Top of Stored data

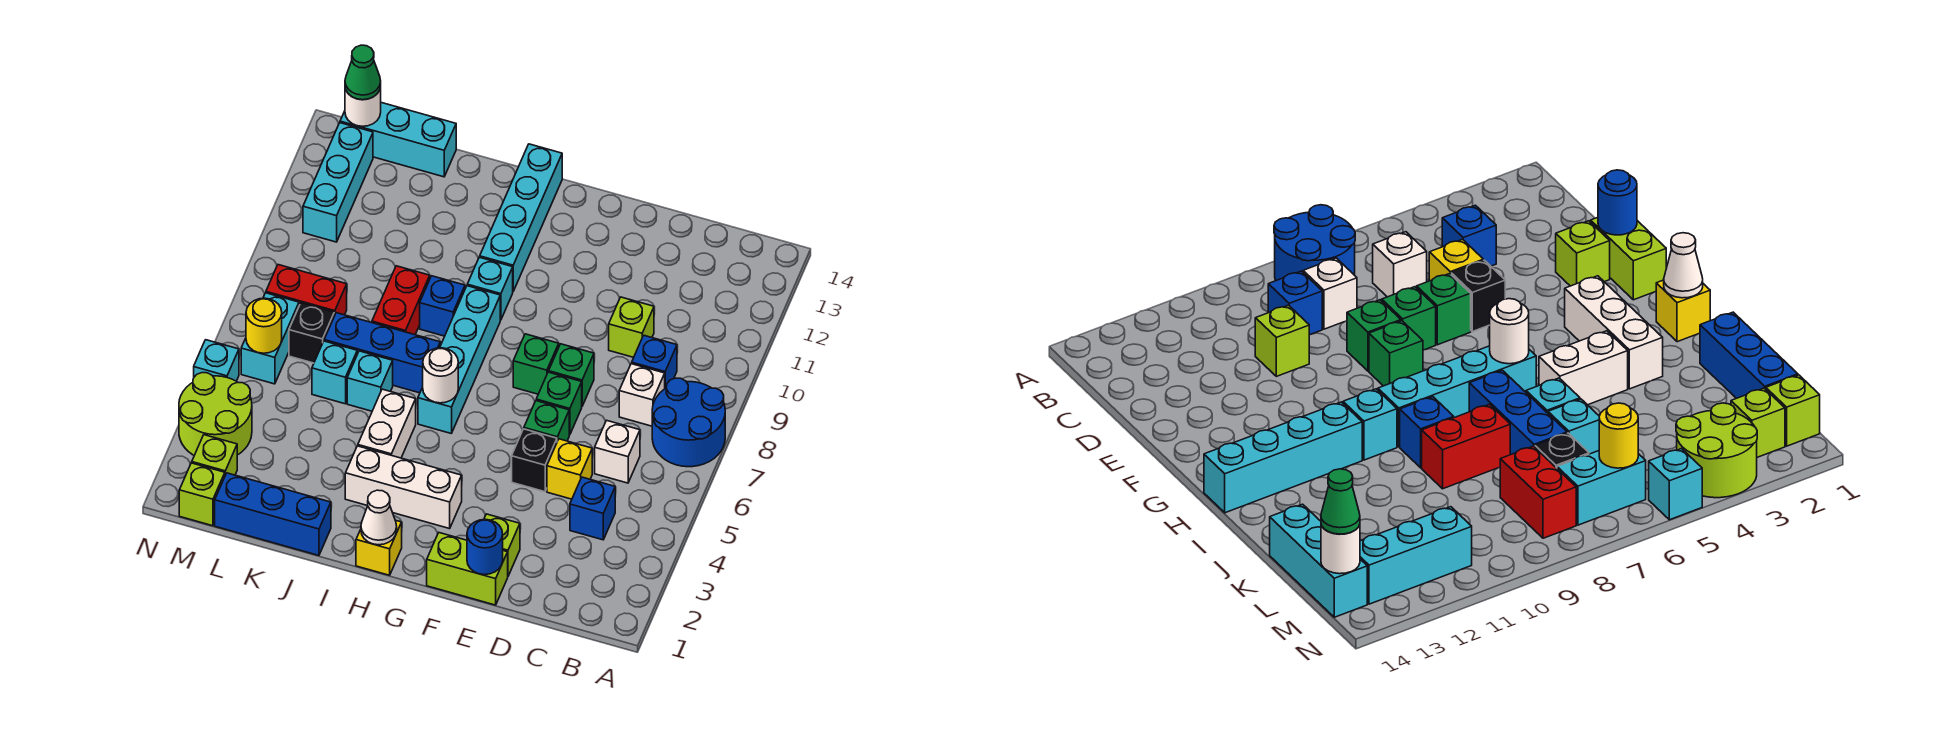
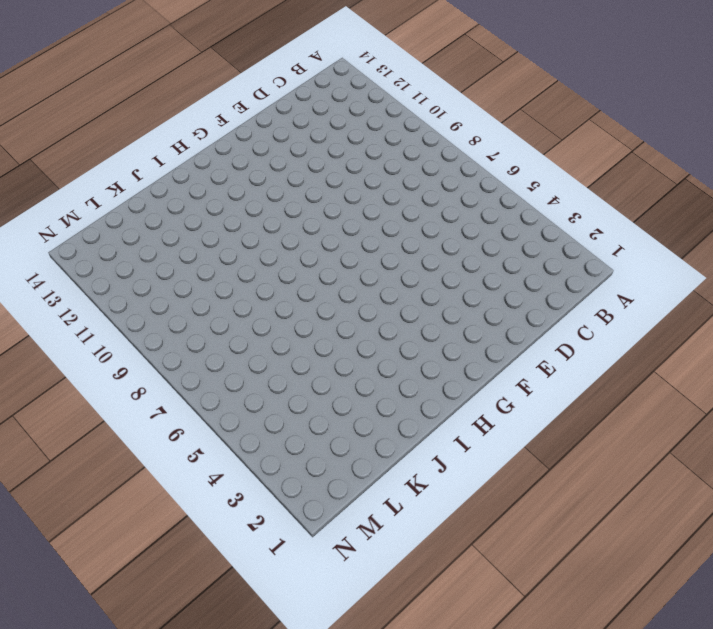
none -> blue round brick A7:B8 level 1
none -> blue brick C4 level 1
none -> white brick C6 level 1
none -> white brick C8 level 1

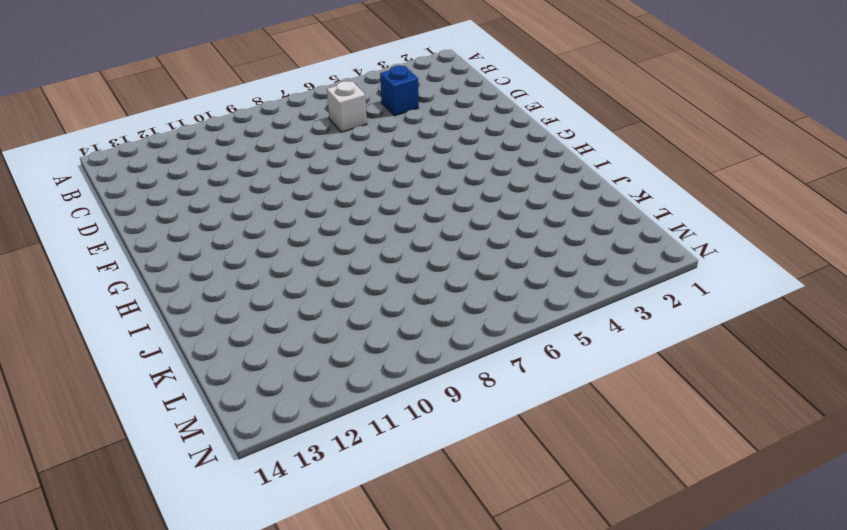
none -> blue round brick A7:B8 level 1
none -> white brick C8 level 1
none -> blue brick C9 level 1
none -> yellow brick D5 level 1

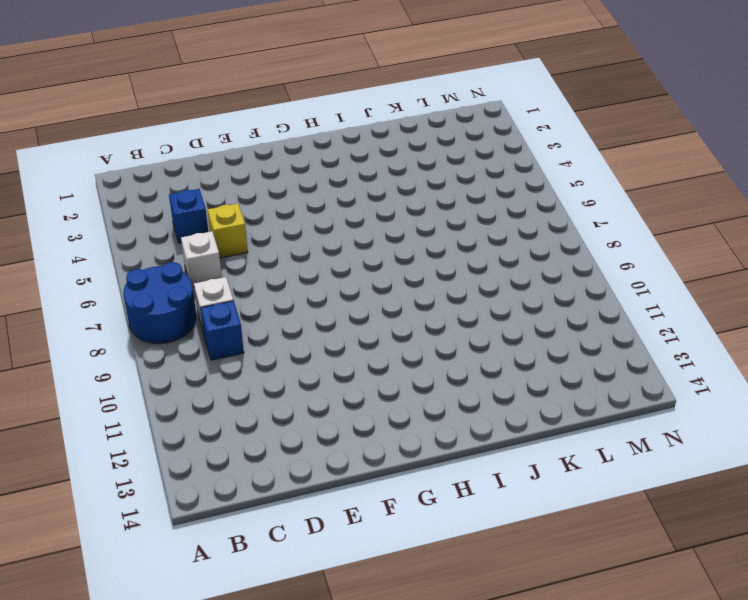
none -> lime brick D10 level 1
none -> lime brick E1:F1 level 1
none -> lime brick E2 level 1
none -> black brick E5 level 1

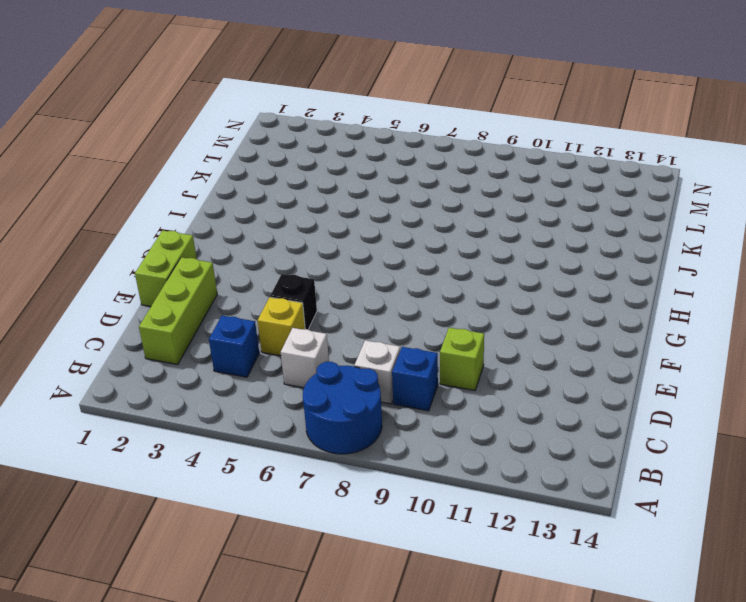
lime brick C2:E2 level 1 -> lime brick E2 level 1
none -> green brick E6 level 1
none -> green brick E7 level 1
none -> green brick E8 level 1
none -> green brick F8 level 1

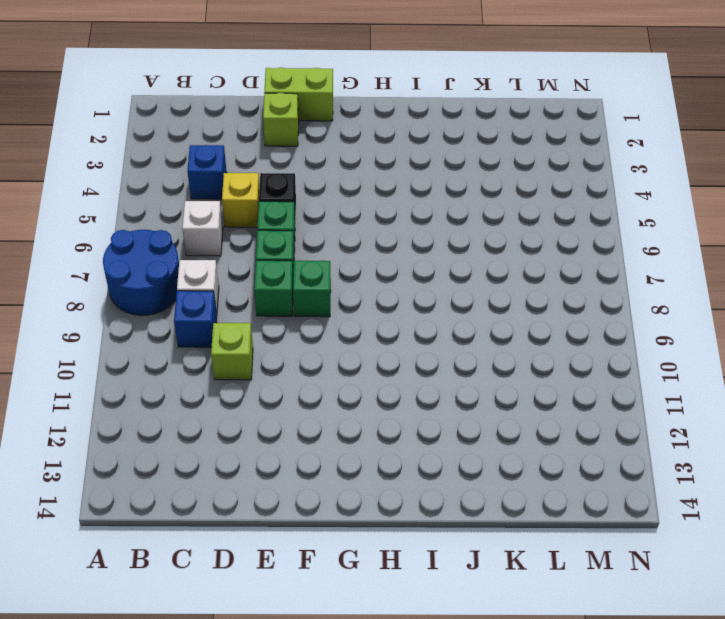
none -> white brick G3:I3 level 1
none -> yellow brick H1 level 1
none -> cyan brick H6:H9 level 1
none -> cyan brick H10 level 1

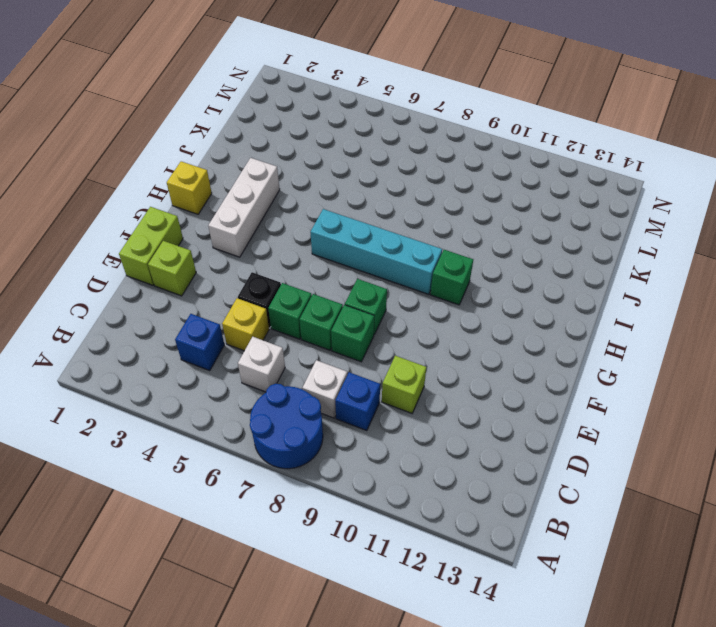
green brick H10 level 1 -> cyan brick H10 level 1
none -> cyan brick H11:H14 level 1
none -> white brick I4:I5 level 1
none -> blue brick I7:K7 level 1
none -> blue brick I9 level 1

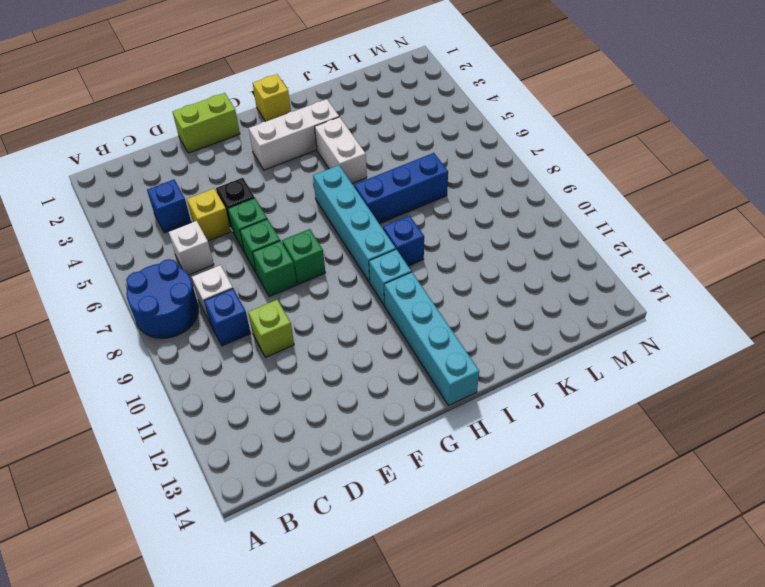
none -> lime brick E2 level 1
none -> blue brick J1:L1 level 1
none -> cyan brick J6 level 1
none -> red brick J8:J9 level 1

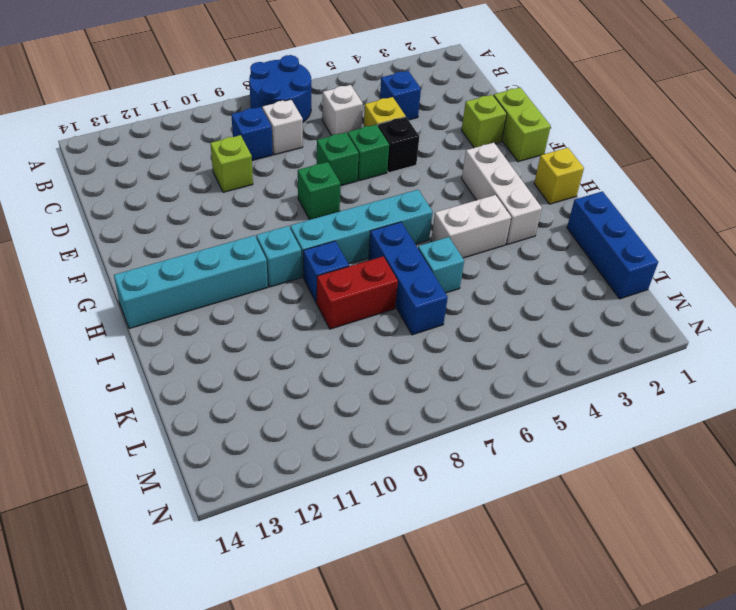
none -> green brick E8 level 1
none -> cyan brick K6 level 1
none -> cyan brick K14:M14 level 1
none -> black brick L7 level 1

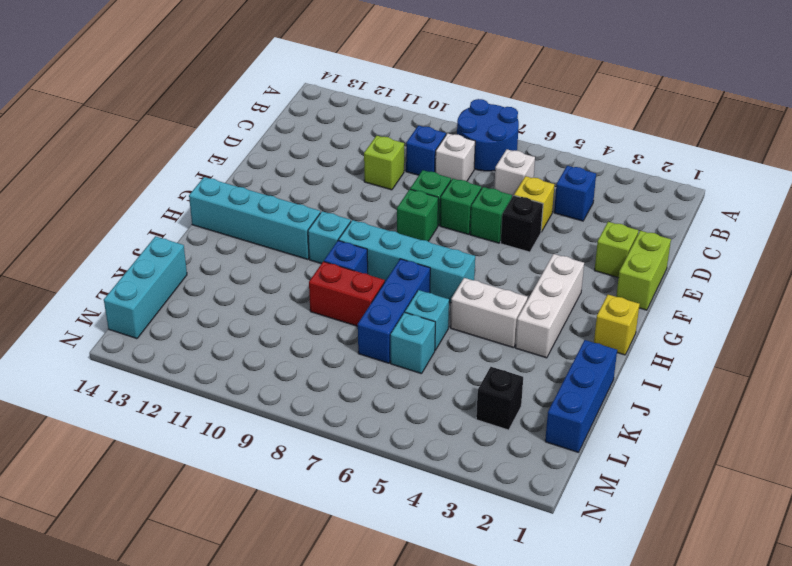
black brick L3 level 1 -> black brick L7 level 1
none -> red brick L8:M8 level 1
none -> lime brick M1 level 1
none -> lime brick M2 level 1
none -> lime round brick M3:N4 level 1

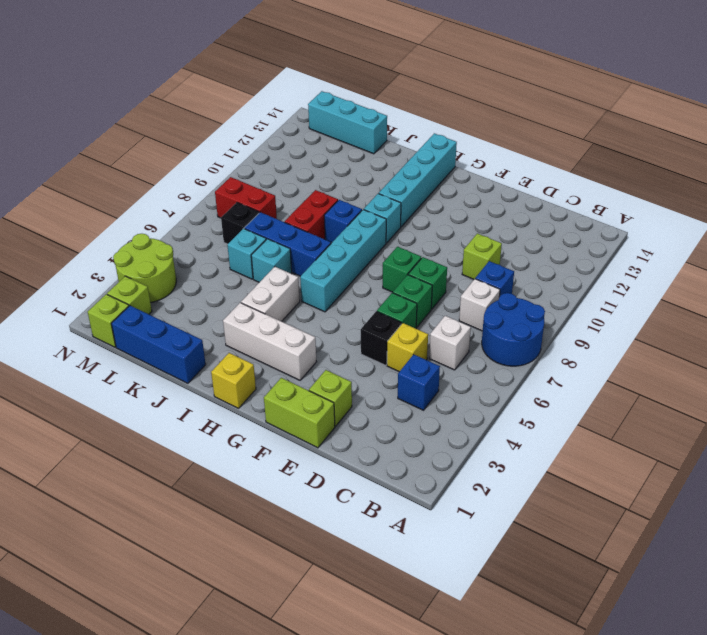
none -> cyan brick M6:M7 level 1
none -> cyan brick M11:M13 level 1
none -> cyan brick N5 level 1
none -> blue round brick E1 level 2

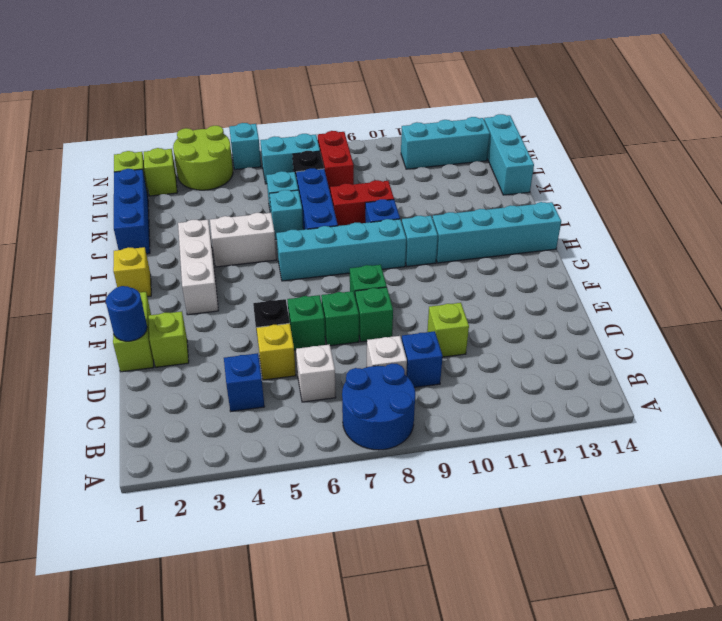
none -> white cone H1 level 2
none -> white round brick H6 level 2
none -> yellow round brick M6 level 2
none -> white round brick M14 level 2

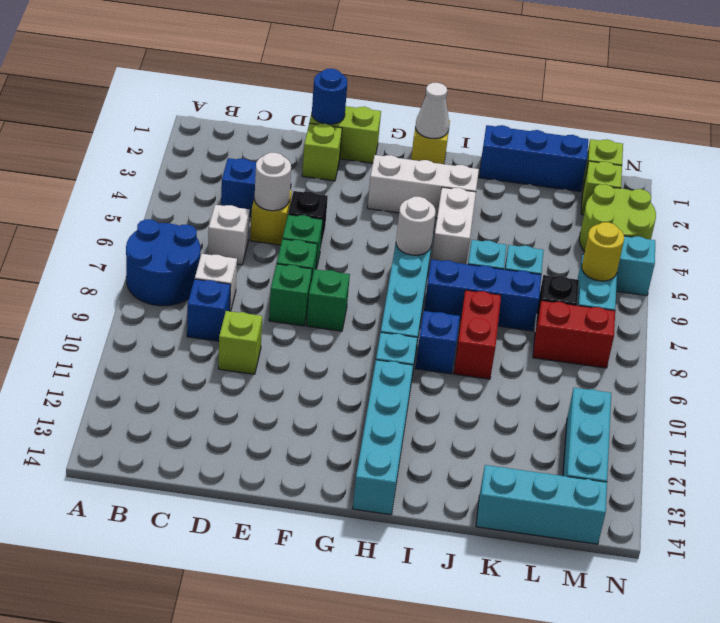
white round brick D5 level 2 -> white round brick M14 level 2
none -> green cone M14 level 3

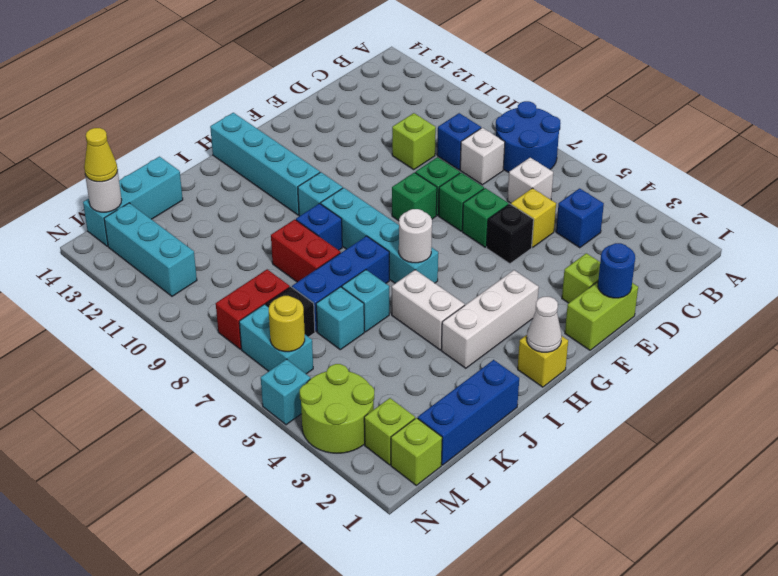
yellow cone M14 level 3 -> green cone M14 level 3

Bottom of Stored data
Top of Stored data

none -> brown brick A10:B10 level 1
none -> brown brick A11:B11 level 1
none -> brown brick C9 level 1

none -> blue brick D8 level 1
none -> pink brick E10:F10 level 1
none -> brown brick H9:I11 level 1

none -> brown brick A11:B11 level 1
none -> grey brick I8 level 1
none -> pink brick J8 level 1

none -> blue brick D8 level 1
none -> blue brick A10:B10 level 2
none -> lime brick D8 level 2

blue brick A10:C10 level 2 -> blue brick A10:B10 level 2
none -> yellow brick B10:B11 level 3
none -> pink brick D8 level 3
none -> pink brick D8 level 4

Bottom of Stored data
Top of Stored data

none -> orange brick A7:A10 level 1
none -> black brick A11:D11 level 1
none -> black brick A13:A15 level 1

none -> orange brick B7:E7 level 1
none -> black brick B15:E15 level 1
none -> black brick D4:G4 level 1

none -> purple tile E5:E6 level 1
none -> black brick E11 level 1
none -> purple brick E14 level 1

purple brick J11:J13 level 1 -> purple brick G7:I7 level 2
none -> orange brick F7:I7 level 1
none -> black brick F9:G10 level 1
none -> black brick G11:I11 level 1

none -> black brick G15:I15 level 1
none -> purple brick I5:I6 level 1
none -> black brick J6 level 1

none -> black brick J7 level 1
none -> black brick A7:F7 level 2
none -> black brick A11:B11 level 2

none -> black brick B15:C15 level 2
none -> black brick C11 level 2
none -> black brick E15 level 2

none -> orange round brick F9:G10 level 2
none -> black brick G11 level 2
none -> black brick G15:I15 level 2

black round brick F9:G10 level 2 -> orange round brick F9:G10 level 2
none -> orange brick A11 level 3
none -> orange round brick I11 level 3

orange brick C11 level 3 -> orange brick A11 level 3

Bottom of Stored data

## Task
Each line in the entries above, starting at the line with "none -> purple brick I5:I6 level 1" and ending at the line with "none -> black brick C11 level 2", is to be printed exactly, and only those lines.

## Written solution
none -> purple brick I5:I6 level 1
none -> black brick J6 level 1

none -> black brick J7 level 1
none -> black brick A7:F7 level 2
none -> black brick A11:B11 level 2

none -> black brick B15:C15 level 2
none -> black brick C11 level 2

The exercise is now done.